■ **PROBLEM TO SOLVE**: Your copy must hold all of the data below, unchanged and without images.

[Shape position updates]
━━━━━━

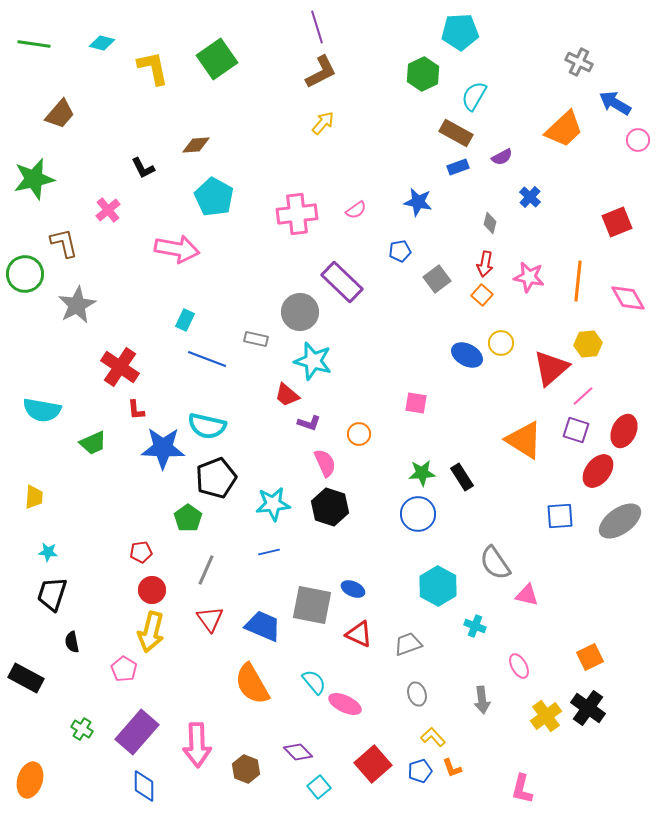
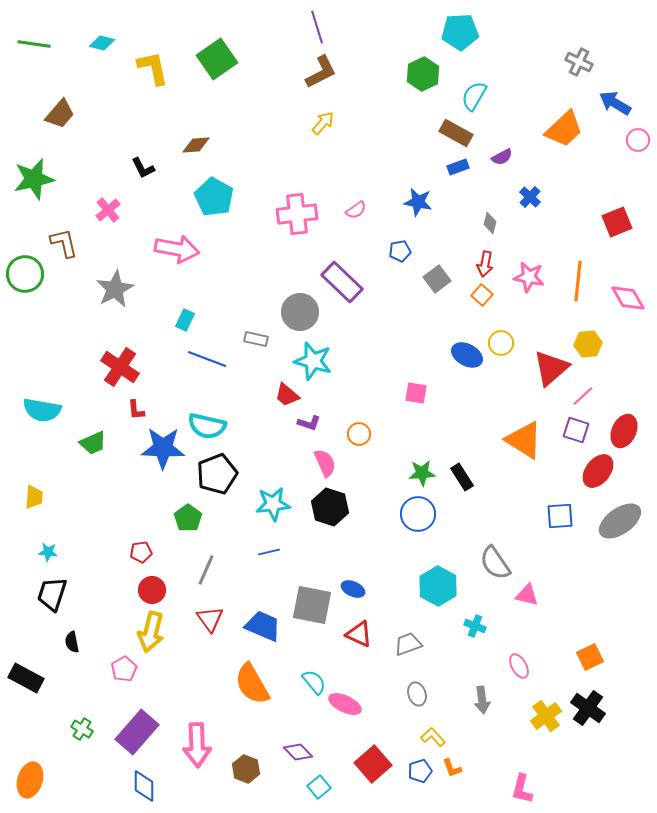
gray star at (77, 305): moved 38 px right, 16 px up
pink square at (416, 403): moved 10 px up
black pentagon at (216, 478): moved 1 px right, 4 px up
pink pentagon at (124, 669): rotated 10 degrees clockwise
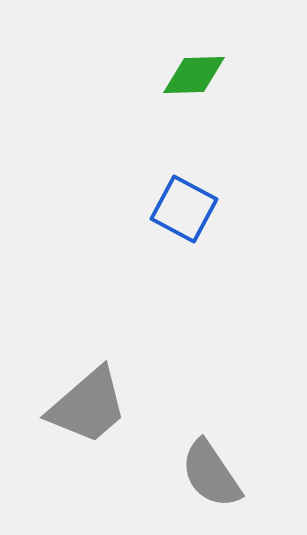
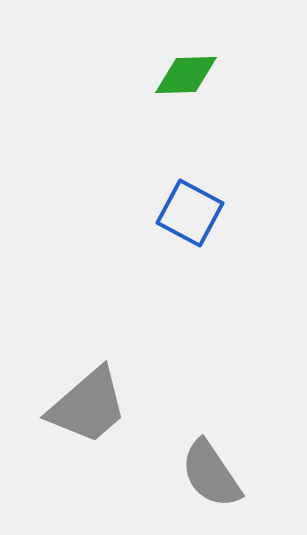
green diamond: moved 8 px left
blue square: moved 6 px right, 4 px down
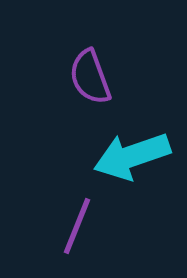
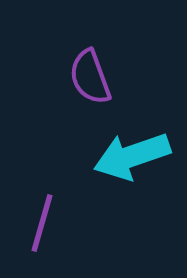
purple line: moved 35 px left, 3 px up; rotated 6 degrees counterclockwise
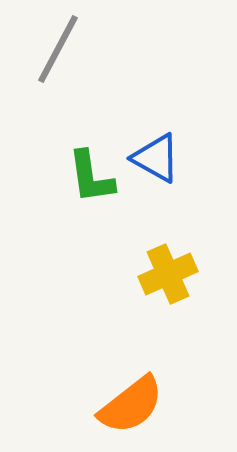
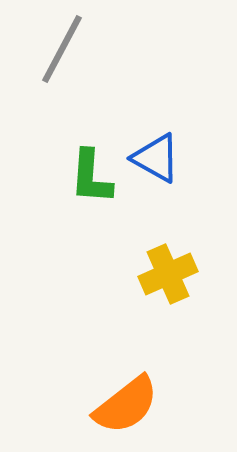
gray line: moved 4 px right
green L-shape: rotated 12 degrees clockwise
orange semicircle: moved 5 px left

━━━━━━

■ **REPLY TO THE EXERCISE**:
gray star at (77, 305): moved 38 px right, 16 px up
pink square at (416, 403): moved 10 px up
black pentagon at (216, 478): moved 1 px right, 4 px up
pink pentagon at (124, 669): rotated 10 degrees clockwise
green diamond: moved 8 px left
blue square: moved 6 px right, 4 px down
purple line: moved 35 px left, 3 px up; rotated 6 degrees counterclockwise
gray line: moved 4 px right
green L-shape: rotated 12 degrees clockwise
orange semicircle: moved 5 px left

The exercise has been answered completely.